[Collected data]
★ ★ ★ ★ ★

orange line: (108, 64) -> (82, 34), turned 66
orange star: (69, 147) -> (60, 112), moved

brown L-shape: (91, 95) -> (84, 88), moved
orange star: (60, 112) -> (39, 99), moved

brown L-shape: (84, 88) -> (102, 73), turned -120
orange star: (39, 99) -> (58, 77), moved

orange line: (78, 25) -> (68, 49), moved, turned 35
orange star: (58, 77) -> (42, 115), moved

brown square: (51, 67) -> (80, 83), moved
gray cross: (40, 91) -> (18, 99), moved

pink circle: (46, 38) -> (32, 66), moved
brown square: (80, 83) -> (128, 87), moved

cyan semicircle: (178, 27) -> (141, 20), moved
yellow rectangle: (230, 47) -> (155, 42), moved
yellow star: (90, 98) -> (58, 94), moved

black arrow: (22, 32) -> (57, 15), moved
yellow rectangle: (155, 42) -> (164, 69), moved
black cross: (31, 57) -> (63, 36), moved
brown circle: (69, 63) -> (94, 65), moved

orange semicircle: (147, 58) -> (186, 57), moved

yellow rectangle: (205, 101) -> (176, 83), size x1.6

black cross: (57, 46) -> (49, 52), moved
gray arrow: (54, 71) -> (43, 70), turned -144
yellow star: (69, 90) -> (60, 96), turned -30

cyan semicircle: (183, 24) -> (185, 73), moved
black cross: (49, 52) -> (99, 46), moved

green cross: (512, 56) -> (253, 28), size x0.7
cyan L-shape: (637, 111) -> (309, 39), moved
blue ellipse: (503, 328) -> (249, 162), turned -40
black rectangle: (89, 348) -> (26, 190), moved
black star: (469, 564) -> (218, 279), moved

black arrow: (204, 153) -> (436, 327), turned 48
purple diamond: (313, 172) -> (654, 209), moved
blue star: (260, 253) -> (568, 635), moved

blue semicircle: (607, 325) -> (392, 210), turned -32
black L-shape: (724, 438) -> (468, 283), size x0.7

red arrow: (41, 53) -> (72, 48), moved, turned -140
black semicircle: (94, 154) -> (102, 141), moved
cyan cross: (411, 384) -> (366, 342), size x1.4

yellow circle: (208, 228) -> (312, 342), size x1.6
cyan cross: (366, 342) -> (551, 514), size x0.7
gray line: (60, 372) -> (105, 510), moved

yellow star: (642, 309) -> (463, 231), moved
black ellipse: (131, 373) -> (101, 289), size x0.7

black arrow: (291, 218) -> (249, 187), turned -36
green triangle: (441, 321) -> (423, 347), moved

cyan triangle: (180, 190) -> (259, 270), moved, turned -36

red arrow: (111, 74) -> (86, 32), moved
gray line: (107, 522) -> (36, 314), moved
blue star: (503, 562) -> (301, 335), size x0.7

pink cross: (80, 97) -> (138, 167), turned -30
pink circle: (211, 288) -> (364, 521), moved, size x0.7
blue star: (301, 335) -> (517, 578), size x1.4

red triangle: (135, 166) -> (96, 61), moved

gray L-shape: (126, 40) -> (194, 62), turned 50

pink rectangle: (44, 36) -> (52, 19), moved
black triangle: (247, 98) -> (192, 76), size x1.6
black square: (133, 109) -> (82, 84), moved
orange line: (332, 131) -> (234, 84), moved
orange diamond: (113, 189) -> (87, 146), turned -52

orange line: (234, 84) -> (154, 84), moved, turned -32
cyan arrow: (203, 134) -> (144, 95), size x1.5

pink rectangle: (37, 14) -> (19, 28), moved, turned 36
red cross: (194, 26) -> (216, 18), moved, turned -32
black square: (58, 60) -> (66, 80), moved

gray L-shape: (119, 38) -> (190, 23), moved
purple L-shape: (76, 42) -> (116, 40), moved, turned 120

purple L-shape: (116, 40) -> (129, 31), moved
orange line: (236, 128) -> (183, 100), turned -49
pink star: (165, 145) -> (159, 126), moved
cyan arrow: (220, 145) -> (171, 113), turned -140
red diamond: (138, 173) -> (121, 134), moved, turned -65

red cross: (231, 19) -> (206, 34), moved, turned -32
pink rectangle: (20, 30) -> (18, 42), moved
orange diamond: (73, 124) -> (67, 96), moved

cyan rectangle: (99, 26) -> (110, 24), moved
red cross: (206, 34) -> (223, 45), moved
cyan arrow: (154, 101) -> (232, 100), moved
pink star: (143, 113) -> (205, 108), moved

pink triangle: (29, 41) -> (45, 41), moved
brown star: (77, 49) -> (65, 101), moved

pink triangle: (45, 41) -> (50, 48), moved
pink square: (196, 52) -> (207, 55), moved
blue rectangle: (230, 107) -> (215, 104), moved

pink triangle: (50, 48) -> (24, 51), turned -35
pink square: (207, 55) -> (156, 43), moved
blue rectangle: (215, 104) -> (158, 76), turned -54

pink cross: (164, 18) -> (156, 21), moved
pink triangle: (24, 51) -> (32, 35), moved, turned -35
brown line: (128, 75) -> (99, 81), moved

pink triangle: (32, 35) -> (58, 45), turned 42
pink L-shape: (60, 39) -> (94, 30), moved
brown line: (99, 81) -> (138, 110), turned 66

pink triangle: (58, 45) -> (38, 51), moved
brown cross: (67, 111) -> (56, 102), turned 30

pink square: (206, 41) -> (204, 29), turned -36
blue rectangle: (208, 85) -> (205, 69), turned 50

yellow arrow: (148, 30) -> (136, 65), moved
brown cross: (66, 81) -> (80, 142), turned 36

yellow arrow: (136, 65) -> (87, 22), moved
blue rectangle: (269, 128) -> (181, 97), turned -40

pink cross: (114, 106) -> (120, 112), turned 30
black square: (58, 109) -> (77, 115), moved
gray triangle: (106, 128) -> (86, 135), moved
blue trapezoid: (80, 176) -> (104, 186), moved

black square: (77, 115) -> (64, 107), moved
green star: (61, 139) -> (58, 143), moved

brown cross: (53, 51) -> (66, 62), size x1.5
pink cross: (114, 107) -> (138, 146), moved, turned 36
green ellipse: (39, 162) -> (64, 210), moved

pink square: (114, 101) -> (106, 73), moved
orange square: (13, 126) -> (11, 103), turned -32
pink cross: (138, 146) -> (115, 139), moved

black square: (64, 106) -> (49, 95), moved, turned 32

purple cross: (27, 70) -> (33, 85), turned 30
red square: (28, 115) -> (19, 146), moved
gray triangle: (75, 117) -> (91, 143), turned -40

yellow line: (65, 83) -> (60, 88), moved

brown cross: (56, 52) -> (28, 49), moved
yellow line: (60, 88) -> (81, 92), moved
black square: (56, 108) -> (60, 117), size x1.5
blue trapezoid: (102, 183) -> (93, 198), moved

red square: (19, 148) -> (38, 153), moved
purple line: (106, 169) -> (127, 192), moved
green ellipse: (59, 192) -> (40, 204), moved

★ ★ ★ ★ ★

After reading the data above, return it verbatim in full.

__Written solution__
orange line: (108, 64) -> (82, 34), turned 66
orange star: (69, 147) -> (60, 112), moved

brown L-shape: (91, 95) -> (84, 88), moved
orange star: (60, 112) -> (39, 99), moved

brown L-shape: (84, 88) -> (102, 73), turned -120
orange star: (39, 99) -> (58, 77), moved

orange line: (78, 25) -> (68, 49), moved, turned 35
orange star: (58, 77) -> (42, 115), moved

brown square: (51, 67) -> (80, 83), moved
gray cross: (40, 91) -> (18, 99), moved

pink circle: (46, 38) -> (32, 66), moved
brown square: (80, 83) -> (128, 87), moved

cyan semicircle: (178, 27) -> (141, 20), moved
yellow rectangle: (230, 47) -> (155, 42), moved
yellow star: (90, 98) -> (58, 94), moved

black arrow: (22, 32) -> (57, 15), moved
yellow rectangle: (155, 42) -> (164, 69), moved
black cross: (31, 57) -> (63, 36), moved
brown circle: (69, 63) -> (94, 65), moved

orange semicircle: (147, 58) -> (186, 57), moved

yellow rectangle: (205, 101) -> (176, 83), size x1.6

black cross: (57, 46) -> (49, 52), moved
gray arrow: (54, 71) -> (43, 70), turned -144
yellow star: (69, 90) -> (60, 96), turned -30

cyan semicircle: (183, 24) -> (185, 73), moved
black cross: (49, 52) -> (99, 46), moved

green cross: (512, 56) -> (253, 28), size x0.7
cyan L-shape: (637, 111) -> (309, 39), moved
blue ellipse: (503, 328) -> (249, 162), turned -40
black rectangle: (89, 348) -> (26, 190), moved
black star: (469, 564) -> (218, 279), moved

black arrow: (204, 153) -> (436, 327), turned 48
purple diamond: (313, 172) -> (654, 209), moved
blue star: (260, 253) -> (568, 635), moved

blue semicircle: (607, 325) -> (392, 210), turned -32
black L-shape: (724, 438) -> (468, 283), size x0.7

red arrow: (41, 53) -> (72, 48), moved, turned -140
black semicircle: (94, 154) -> (102, 141), moved
cyan cross: (411, 384) -> (366, 342), size x1.4

yellow circle: (208, 228) -> (312, 342), size x1.6
cyan cross: (366, 342) -> (551, 514), size x0.7
gray line: (60, 372) -> (105, 510), moved

yellow star: (642, 309) -> (463, 231), moved
black ellipse: (131, 373) -> (101, 289), size x0.7

black arrow: (291, 218) -> (249, 187), turned -36
green triangle: (441, 321) -> (423, 347), moved

cyan triangle: (180, 190) -> (259, 270), moved, turned -36

red arrow: (111, 74) -> (86, 32), moved
gray line: (107, 522) -> (36, 314), moved
blue star: (503, 562) -> (301, 335), size x0.7

pink cross: (80, 97) -> (138, 167), turned -30
pink circle: (211, 288) -> (364, 521), moved, size x0.7
blue star: (301, 335) -> (517, 578), size x1.4

red triangle: (135, 166) -> (96, 61), moved

gray L-shape: (126, 40) -> (194, 62), turned 50

pink rectangle: (44, 36) -> (52, 19), moved
black triangle: (247, 98) -> (192, 76), size x1.6
black square: (133, 109) -> (82, 84), moved
orange line: (332, 131) -> (234, 84), moved
orange diamond: (113, 189) -> (87, 146), turned -52

orange line: (234, 84) -> (154, 84), moved, turned -32
cyan arrow: (203, 134) -> (144, 95), size x1.5

pink rectangle: (37, 14) -> (19, 28), moved, turned 36
red cross: (194, 26) -> (216, 18), moved, turned -32
black square: (58, 60) -> (66, 80), moved

gray L-shape: (119, 38) -> (190, 23), moved
purple L-shape: (76, 42) -> (116, 40), moved, turned 120

purple L-shape: (116, 40) -> (129, 31), moved
orange line: (236, 128) -> (183, 100), turned -49
pink star: (165, 145) -> (159, 126), moved
cyan arrow: (220, 145) -> (171, 113), turned -140
red diamond: (138, 173) -> (121, 134), moved, turned -65

red cross: (231, 19) -> (206, 34), moved, turned -32
pink rectangle: (20, 30) -> (18, 42), moved
orange diamond: (73, 124) -> (67, 96), moved

cyan rectangle: (99, 26) -> (110, 24), moved
red cross: (206, 34) -> (223, 45), moved
cyan arrow: (154, 101) -> (232, 100), moved
pink star: (143, 113) -> (205, 108), moved

pink triangle: (29, 41) -> (45, 41), moved
brown star: (77, 49) -> (65, 101), moved

pink triangle: (45, 41) -> (50, 48), moved
pink square: (196, 52) -> (207, 55), moved
blue rectangle: (230, 107) -> (215, 104), moved

pink triangle: (50, 48) -> (24, 51), turned -35
pink square: (207, 55) -> (156, 43), moved
blue rectangle: (215, 104) -> (158, 76), turned -54

pink cross: (164, 18) -> (156, 21), moved
pink triangle: (24, 51) -> (32, 35), moved, turned -35
brown line: (128, 75) -> (99, 81), moved

pink triangle: (32, 35) -> (58, 45), turned 42
pink L-shape: (60, 39) -> (94, 30), moved
brown line: (99, 81) -> (138, 110), turned 66

pink triangle: (58, 45) -> (38, 51), moved
brown cross: (67, 111) -> (56, 102), turned 30

pink square: (206, 41) -> (204, 29), turned -36
blue rectangle: (208, 85) -> (205, 69), turned 50

yellow arrow: (148, 30) -> (136, 65), moved
brown cross: (66, 81) -> (80, 142), turned 36

yellow arrow: (136, 65) -> (87, 22), moved
blue rectangle: (269, 128) -> (181, 97), turned -40

pink cross: (114, 106) -> (120, 112), turned 30
black square: (58, 109) -> (77, 115), moved
gray triangle: (106, 128) -> (86, 135), moved
blue trapezoid: (80, 176) -> (104, 186), moved

black square: (77, 115) -> (64, 107), moved
green star: (61, 139) -> (58, 143), moved

brown cross: (53, 51) -> (66, 62), size x1.5
pink cross: (114, 107) -> (138, 146), moved, turned 36
green ellipse: (39, 162) -> (64, 210), moved

pink square: (114, 101) -> (106, 73), moved
orange square: (13, 126) -> (11, 103), turned -32
pink cross: (138, 146) -> (115, 139), moved

black square: (64, 106) -> (49, 95), moved, turned 32

purple cross: (27, 70) -> (33, 85), turned 30
red square: (28, 115) -> (19, 146), moved
gray triangle: (75, 117) -> (91, 143), turned -40

yellow line: (65, 83) -> (60, 88), moved

brown cross: (56, 52) -> (28, 49), moved
yellow line: (60, 88) -> (81, 92), moved
black square: (56, 108) -> (60, 117), size x1.5
blue trapezoid: (102, 183) -> (93, 198), moved

red square: (19, 148) -> (38, 153), moved
purple line: (106, 169) -> (127, 192), moved
green ellipse: (59, 192) -> (40, 204), moved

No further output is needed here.